Dataset excerpts:
╭──

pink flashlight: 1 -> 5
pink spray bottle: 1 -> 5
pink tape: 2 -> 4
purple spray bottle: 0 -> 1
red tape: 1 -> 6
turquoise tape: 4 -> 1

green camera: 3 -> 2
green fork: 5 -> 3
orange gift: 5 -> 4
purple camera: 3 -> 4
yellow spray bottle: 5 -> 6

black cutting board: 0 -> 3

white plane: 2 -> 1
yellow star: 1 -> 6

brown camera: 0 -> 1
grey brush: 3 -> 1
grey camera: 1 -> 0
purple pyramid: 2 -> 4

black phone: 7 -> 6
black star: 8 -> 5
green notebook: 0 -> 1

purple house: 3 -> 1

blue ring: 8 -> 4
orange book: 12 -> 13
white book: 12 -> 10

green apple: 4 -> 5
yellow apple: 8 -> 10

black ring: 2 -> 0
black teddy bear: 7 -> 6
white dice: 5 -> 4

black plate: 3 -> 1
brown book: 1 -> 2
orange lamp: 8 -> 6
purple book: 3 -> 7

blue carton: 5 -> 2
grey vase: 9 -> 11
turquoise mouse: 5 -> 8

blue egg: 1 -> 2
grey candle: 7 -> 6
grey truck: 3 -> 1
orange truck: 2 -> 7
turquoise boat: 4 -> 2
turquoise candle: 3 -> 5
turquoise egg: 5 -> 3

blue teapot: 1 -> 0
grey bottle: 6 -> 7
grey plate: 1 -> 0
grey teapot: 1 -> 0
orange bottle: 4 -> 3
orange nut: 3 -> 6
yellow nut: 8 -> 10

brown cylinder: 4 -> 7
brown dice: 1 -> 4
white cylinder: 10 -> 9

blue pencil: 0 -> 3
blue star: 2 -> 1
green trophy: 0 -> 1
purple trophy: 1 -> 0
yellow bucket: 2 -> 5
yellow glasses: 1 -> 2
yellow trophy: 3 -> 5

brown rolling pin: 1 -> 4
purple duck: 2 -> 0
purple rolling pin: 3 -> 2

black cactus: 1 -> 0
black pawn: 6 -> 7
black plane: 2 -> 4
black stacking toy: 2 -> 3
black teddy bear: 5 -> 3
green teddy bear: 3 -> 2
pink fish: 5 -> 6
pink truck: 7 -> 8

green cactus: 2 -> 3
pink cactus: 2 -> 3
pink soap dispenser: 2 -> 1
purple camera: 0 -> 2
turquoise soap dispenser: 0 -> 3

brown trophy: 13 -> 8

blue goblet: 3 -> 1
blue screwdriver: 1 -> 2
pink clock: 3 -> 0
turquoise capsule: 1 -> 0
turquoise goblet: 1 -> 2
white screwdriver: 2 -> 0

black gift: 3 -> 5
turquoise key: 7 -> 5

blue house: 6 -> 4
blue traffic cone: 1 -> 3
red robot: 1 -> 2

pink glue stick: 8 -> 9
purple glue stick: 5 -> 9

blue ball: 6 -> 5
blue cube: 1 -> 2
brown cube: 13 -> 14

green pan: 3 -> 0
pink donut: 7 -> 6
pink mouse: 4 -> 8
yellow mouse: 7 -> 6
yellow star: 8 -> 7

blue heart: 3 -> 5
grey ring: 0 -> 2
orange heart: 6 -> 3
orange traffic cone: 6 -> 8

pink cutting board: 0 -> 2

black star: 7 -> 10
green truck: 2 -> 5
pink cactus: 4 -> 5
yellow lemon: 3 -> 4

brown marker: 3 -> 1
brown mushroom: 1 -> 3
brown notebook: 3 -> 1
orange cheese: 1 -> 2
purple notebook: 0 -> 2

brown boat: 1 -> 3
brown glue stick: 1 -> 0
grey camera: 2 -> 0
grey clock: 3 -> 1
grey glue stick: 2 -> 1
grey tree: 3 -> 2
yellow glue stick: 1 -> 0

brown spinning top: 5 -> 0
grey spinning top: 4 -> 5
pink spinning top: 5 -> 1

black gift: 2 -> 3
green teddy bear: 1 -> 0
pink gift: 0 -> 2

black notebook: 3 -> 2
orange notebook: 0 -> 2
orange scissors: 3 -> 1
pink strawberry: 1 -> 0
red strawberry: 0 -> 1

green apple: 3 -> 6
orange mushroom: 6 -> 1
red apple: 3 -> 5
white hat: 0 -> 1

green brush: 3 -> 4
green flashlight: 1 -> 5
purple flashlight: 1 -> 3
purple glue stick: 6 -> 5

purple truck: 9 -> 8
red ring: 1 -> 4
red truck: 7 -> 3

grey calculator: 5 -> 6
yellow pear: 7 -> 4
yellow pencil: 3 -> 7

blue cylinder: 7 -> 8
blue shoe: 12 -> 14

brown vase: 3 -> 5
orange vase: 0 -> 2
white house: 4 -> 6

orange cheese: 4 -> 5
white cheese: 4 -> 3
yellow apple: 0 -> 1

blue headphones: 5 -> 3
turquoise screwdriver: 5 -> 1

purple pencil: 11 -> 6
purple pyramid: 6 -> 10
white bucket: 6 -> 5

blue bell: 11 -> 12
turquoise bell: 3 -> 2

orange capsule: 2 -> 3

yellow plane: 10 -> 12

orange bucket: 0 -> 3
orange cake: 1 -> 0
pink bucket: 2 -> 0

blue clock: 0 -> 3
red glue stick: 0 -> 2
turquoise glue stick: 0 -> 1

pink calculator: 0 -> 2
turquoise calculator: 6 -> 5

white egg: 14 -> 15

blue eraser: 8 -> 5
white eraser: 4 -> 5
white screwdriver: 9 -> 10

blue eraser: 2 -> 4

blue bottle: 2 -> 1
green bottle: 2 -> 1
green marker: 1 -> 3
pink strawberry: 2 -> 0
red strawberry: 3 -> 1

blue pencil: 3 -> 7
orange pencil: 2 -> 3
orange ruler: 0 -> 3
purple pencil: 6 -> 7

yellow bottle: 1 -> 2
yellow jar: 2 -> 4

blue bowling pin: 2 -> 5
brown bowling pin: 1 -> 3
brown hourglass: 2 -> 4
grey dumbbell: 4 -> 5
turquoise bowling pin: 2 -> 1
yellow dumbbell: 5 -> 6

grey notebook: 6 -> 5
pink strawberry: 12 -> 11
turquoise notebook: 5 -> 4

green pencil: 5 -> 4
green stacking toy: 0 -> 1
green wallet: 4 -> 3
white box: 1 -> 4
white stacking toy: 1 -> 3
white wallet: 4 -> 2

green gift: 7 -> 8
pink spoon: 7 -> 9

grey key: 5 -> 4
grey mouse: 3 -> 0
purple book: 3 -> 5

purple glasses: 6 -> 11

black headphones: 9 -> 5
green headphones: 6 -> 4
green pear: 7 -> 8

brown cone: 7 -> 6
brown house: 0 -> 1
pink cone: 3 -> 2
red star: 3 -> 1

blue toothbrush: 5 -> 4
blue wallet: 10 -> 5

╰──

● **Work required**
Only those lines of the entries above that run from the line containing "orange book: 12 -> 13" to the line containing "grey vase: 9 -> 11", both included, should be transcribed exactly.

● **Expected output**
orange book: 12 -> 13
white book: 12 -> 10

green apple: 4 -> 5
yellow apple: 8 -> 10

black ring: 2 -> 0
black teddy bear: 7 -> 6
white dice: 5 -> 4

black plate: 3 -> 1
brown book: 1 -> 2
orange lamp: 8 -> 6
purple book: 3 -> 7

blue carton: 5 -> 2
grey vase: 9 -> 11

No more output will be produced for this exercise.